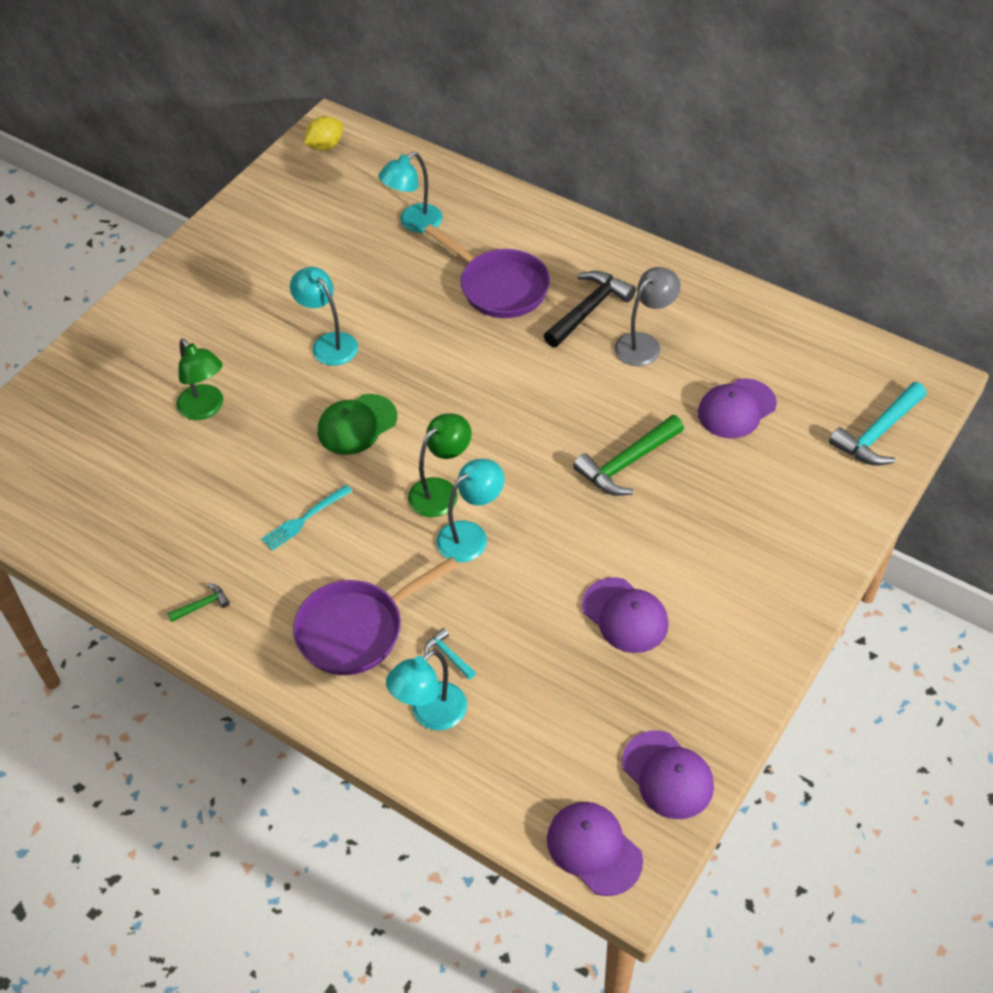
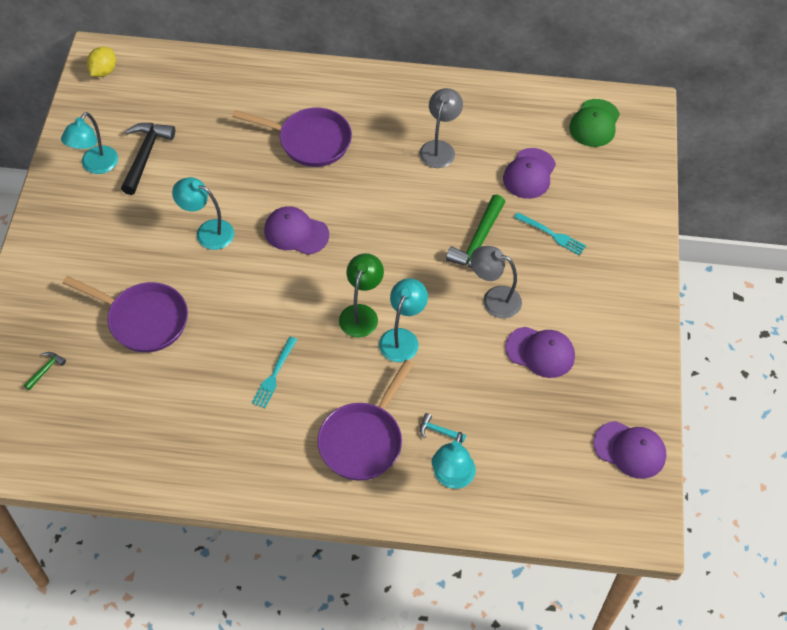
camera: 30 degrees left, 5 degrees up
(202, 605) = (239, 470): green hammer -> green hammer (46, 370)
(205, 409) = (143, 320): green lamp -> purple pan
(357, 425) = (268, 287): green cap -> green cap (594, 123)
(413, 223) = (213, 112): turquoise lamp -> turquoise lamp (95, 166)
(589, 309) = (385, 136): black hammer -> black hammer (145, 155)
(594, 849) = (612, 520): purple cap -> purple cap (296, 232)
(605, 534) = (494, 299): none -> grey lamp
(723, 488) = (552, 235): none -> turquoise fork
(877, 433) = (630, 157): turquoise hammer -> none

::::

Aim of the exercise: Each line from the one containing "(594, 849) = (612, 520): purple" down to the final line of the listing must appear in the answer exactly as written, and no other line may.

The answer:
(594, 849) = (612, 520): purple cap -> purple cap (296, 232)
(605, 534) = (494, 299): none -> grey lamp
(723, 488) = (552, 235): none -> turquoise fork
(877, 433) = (630, 157): turquoise hammer -> none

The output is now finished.